TO DO:
Every record is to be duplicated exactly as it reads, without its images.

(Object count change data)
Start of Block

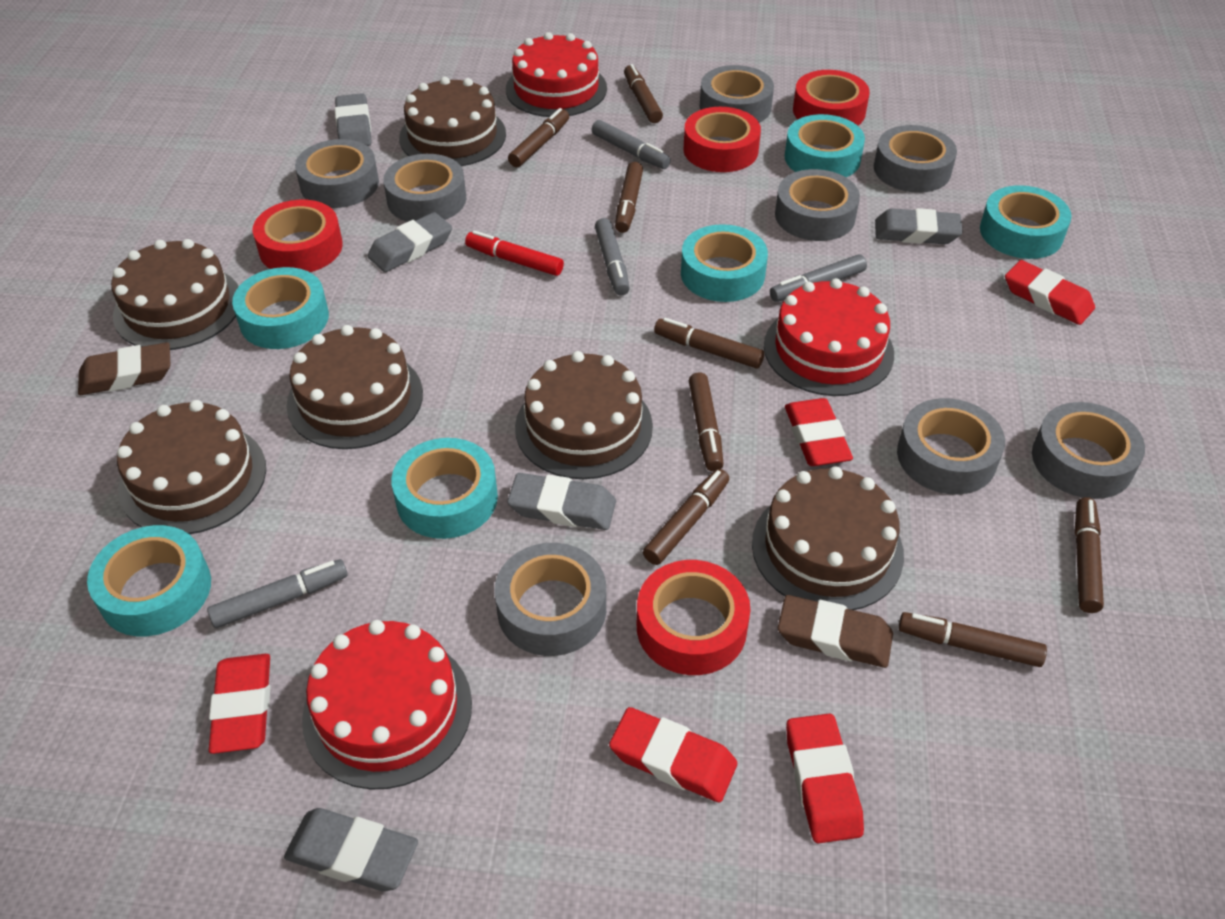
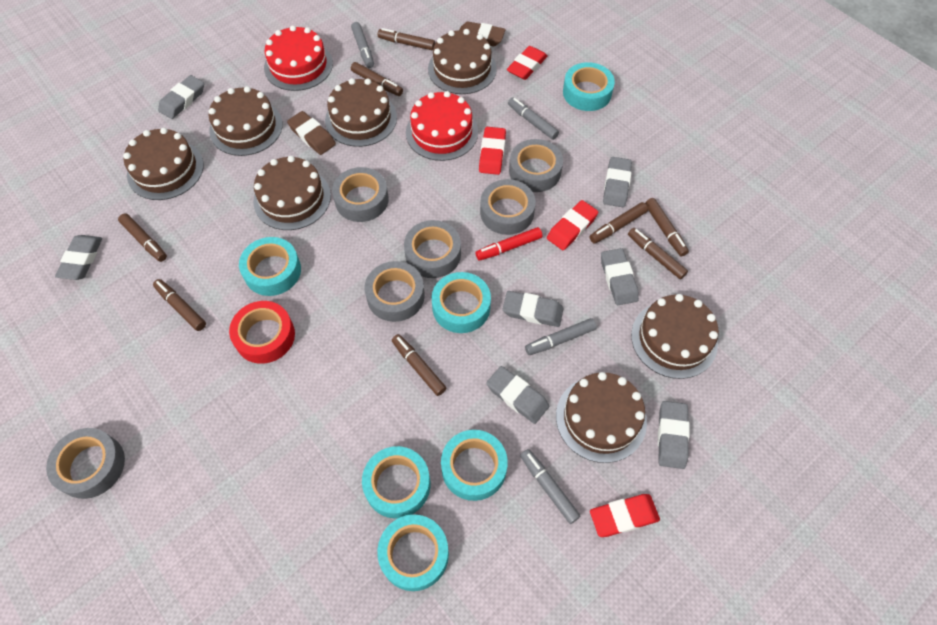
brown cake: [111,239,239,350] [117,400,266,534] [286,325,423,449] [399,77,506,166] [515,351,653,479] [752,466,904,610] = 6 -> [123,128,204,200] [209,86,283,156] [253,156,331,230] [325,78,397,147] [428,29,497,94] [556,372,647,463] [631,294,719,379] = 7
grey eraser: [284,808,418,892] [335,93,371,146] [368,212,452,272] [507,473,616,530] [875,208,963,244] = 5 -> [55,235,102,280] [158,75,204,119] [486,366,549,424] [503,291,564,327] [601,248,639,305] [603,157,632,207] [658,401,690,469] = 7
grey tape: [295,139,379,208] [383,154,466,222] [494,543,606,656] [700,65,774,123] [775,169,860,241] [874,125,957,193] [897,398,1005,495] [1032,402,1145,499] = 8 -> [46,428,125,499] [332,167,389,222] [365,261,425,322] [404,220,461,278] [480,179,536,235] [509,139,563,192] = 6
red cake: [302,620,472,789] [506,32,607,117] [764,278,894,396] = 3 -> [264,25,333,91] [406,91,478,161] = 2
red eraser: [209,654,270,754] [609,707,737,803] [785,398,853,466] [786,713,864,843] [1005,260,1095,325] = 5 -> [479,127,506,175] [507,46,548,80] [547,200,598,250] [590,494,660,537] = 4
red tape: [253,200,343,272] [637,560,750,675] [683,107,761,172] [793,70,870,125] = 4 -> [229,301,295,364] = 1

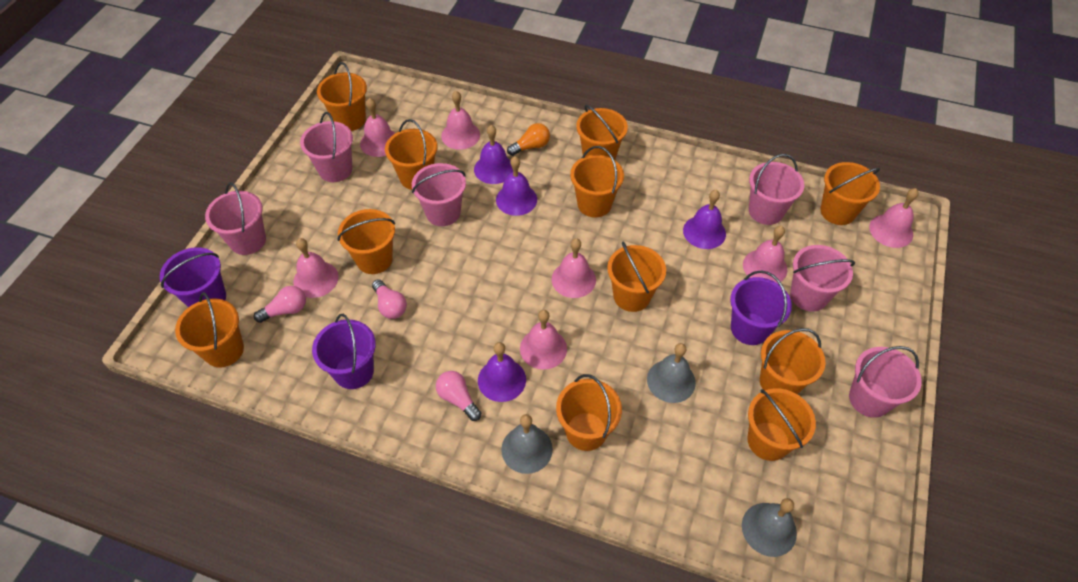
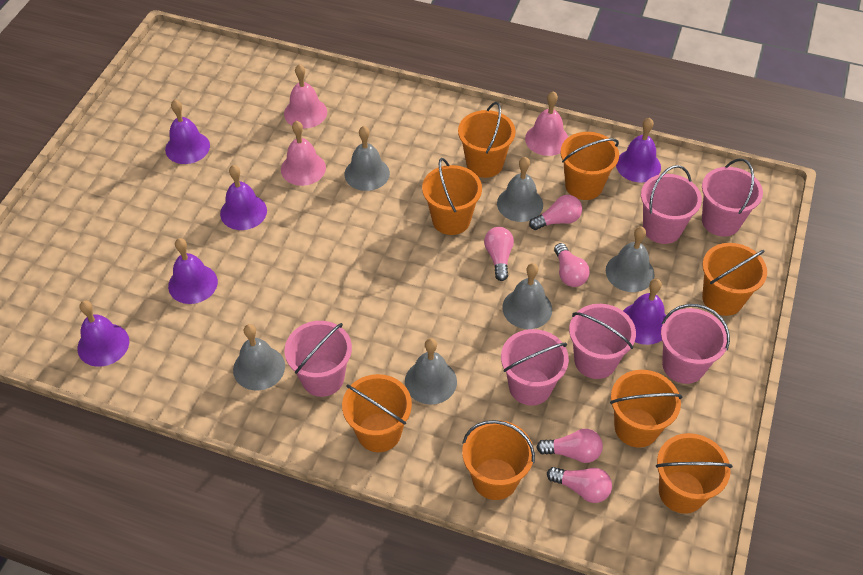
grey bell: [501,414,553,474] [647,343,696,403] [742,498,797,557] = 3 -> [233,324,285,391] [344,126,390,191] [405,338,457,405] [497,157,543,222] [502,263,552,329] [606,227,655,292] = 6
orange bucket: [175,292,244,367] [317,62,367,131] [338,209,395,274] [385,119,437,190] [556,374,622,451] [570,146,624,217] [576,105,628,160] [607,242,666,312] [747,388,816,461] [760,328,826,394] [821,162,880,225] = 11 -> [342,374,412,452] [422,158,482,235] [458,102,516,178] [462,420,535,500] [561,132,619,200] [610,370,683,448] [656,433,733,514] [702,243,767,316] = 8
orange light bulb: [507,123,550,156] = 1 -> none = 0
pink bell: [293,238,338,298] [360,98,395,157] [441,91,480,150] [520,310,567,370] [552,238,596,298] [743,226,787,283] [869,188,919,248] = 7 -> [281,121,326,186] [284,64,327,129] [525,91,568,156] = 3
pink light bulb: [254,286,306,323] [372,279,407,319] [436,371,481,421] = 3 -> [484,227,514,281] [529,195,582,230] [536,429,603,463] [547,467,612,503] [554,243,590,287] = 5
purple bell: [474,125,513,184] [478,342,526,402] [496,156,537,216] [683,190,726,249] = 4 -> [77,300,129,367] [165,100,210,164] [168,238,218,304] [220,165,267,230] [616,118,661,182] [623,279,666,345] = 6
purple bucket: [160,247,226,307] [312,314,376,389] [730,270,792,345] = 3 -> none = 0

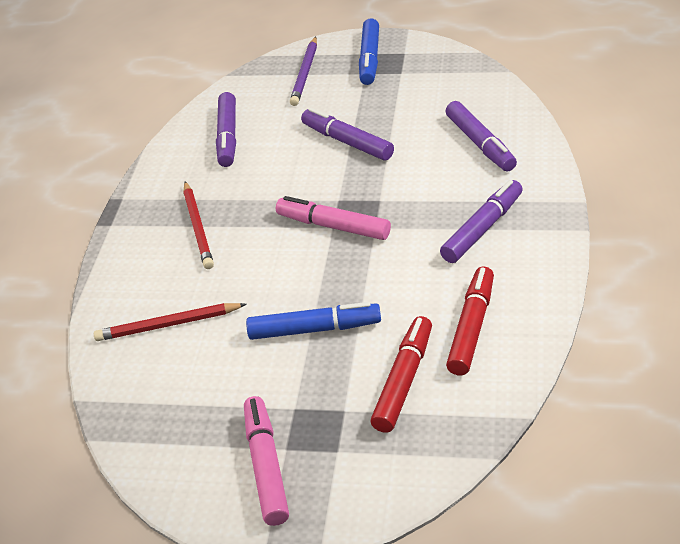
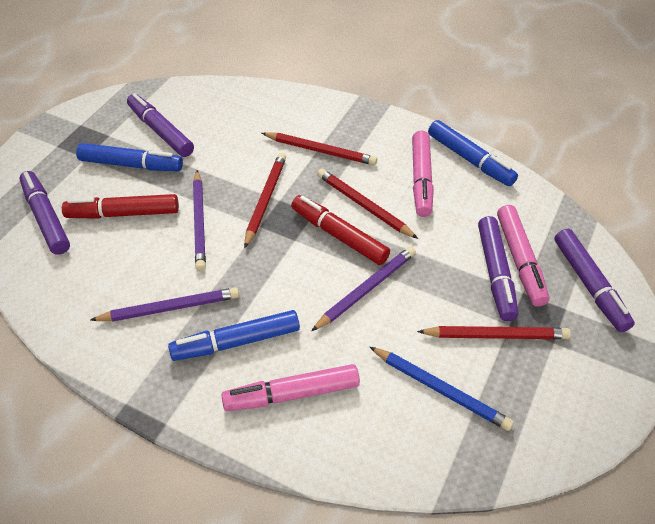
blue marker: [246,302,381,340] [359,18,379,85] = 2 -> [76,143,183,171] [168,310,300,361] [428,120,518,186] = 3
blue pencil: none = 0 -> [370,347,514,431] = 1
pink marker: [244,396,289,526] [276,196,391,240] = 2 -> [222,364,360,411] [412,131,434,217] [497,205,550,307] = 3
purple pencil: [290,36,317,106] = 1 -> [90,287,239,321] [193,170,206,271] [311,246,416,331] = 3
red pencil: [94,303,247,341] [183,181,214,269] = 2 -> [244,153,286,249] [262,132,377,165] [317,169,418,239] [417,326,571,339] = 4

End of Block

REPLY TO THE TASK:
brown cake: [111,239,239,350] [117,400,266,534] [286,325,423,449] [399,77,506,166] [515,351,653,479] [752,466,904,610] = 6 -> [123,128,204,200] [209,86,283,156] [253,156,331,230] [325,78,397,147] [428,29,497,94] [556,372,647,463] [631,294,719,379] = 7
grey eraser: [284,808,418,892] [335,93,371,146] [368,212,452,272] [507,473,616,530] [875,208,963,244] = 5 -> [55,235,102,280] [158,75,204,119] [486,366,549,424] [503,291,564,327] [601,248,639,305] [603,157,632,207] [658,401,690,469] = 7
grey tape: [295,139,379,208] [383,154,466,222] [494,543,606,656] [700,65,774,123] [775,169,860,241] [874,125,957,193] [897,398,1005,495] [1032,402,1145,499] = 8 -> [46,428,125,499] [332,167,389,222] [365,261,425,322] [404,220,461,278] [480,179,536,235] [509,139,563,192] = 6
red cake: [302,620,472,789] [506,32,607,117] [764,278,894,396] = 3 -> [264,25,333,91] [406,91,478,161] = 2
red eraser: [209,654,270,754] [609,707,737,803] [785,398,853,466] [786,713,864,843] [1005,260,1095,325] = 5 -> [479,127,506,175] [507,46,548,80] [547,200,598,250] [590,494,660,537] = 4
red tape: [253,200,343,272] [637,560,750,675] [683,107,761,172] [793,70,870,125] = 4 -> [229,301,295,364] = 1

grey bell: [501,414,553,474] [647,343,696,403] [742,498,797,557] = 3 -> [233,324,285,391] [344,126,390,191] [405,338,457,405] [497,157,543,222] [502,263,552,329] [606,227,655,292] = 6
orange bucket: [175,292,244,367] [317,62,367,131] [338,209,395,274] [385,119,437,190] [556,374,622,451] [570,146,624,217] [576,105,628,160] [607,242,666,312] [747,388,816,461] [760,328,826,394] [821,162,880,225] = 11 -> [342,374,412,452] [422,158,482,235] [458,102,516,178] [462,420,535,500] [561,132,619,200] [610,370,683,448] [656,433,733,514] [702,243,767,316] = 8
orange light bulb: [507,123,550,156] = 1 -> none = 0
pink bell: [293,238,338,298] [360,98,395,157] [441,91,480,150] [520,310,567,370] [552,238,596,298] [743,226,787,283] [869,188,919,248] = 7 -> [281,121,326,186] [284,64,327,129] [525,91,568,156] = 3
pink light bulb: [254,286,306,323] [372,279,407,319] [436,371,481,421] = 3 -> [484,227,514,281] [529,195,582,230] [536,429,603,463] [547,467,612,503] [554,243,590,287] = 5
purple bell: [474,125,513,184] [478,342,526,402] [496,156,537,216] [683,190,726,249] = 4 -> [77,300,129,367] [165,100,210,164] [168,238,218,304] [220,165,267,230] [616,118,661,182] [623,279,666,345] = 6
purple bucket: [160,247,226,307] [312,314,376,389] [730,270,792,345] = 3 -> none = 0

blue marker: [246,302,381,340] [359,18,379,85] = 2 -> [76,143,183,171] [168,310,300,361] [428,120,518,186] = 3
blue pencil: none = 0 -> [370,347,514,431] = 1
pink marker: [244,396,289,526] [276,196,391,240] = 2 -> [222,364,360,411] [412,131,434,217] [497,205,550,307] = 3
purple pencil: [290,36,317,106] = 1 -> [90,287,239,321] [193,170,206,271] [311,246,416,331] = 3
red pencil: [94,303,247,341] [183,181,214,269] = 2 -> [244,153,286,249] [262,132,377,165] [317,169,418,239] [417,326,571,339] = 4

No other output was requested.